Problem >>
What lines in the records below mention "brown"? List them all.

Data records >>
···
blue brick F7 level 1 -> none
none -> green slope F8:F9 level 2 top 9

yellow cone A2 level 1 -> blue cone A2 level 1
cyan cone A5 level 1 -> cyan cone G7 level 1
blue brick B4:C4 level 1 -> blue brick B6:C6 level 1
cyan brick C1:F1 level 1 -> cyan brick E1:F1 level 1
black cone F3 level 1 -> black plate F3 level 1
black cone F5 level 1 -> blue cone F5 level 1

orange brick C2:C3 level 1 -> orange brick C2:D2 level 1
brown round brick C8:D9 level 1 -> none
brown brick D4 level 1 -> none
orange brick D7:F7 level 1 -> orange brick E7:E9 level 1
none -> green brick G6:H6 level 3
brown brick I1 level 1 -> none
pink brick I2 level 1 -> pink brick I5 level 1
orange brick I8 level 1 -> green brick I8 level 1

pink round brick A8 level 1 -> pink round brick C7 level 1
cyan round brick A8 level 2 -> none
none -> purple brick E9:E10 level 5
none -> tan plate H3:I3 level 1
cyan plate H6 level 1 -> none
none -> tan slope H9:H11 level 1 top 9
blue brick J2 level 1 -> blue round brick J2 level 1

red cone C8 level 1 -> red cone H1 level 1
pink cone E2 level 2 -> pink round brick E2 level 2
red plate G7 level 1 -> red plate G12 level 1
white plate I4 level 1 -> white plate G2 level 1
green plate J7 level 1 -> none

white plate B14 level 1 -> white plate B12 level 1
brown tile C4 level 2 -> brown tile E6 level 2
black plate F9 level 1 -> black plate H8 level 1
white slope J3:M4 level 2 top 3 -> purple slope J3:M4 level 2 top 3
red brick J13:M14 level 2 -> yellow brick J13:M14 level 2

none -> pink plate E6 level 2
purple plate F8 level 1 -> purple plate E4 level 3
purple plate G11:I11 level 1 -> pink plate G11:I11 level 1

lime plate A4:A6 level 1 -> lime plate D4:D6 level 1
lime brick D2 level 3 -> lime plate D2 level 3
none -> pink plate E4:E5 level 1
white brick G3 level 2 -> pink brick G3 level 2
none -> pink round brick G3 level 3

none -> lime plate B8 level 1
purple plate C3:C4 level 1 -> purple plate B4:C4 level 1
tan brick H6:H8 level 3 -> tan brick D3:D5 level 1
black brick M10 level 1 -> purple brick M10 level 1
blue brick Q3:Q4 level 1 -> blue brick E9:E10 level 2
···
Response area >>
brown round brick C8:D9 level 1 -> none
brown brick D4 level 1 -> none
brown brick I1 level 1 -> none
brown tile C4 level 2 -> brown tile E6 level 2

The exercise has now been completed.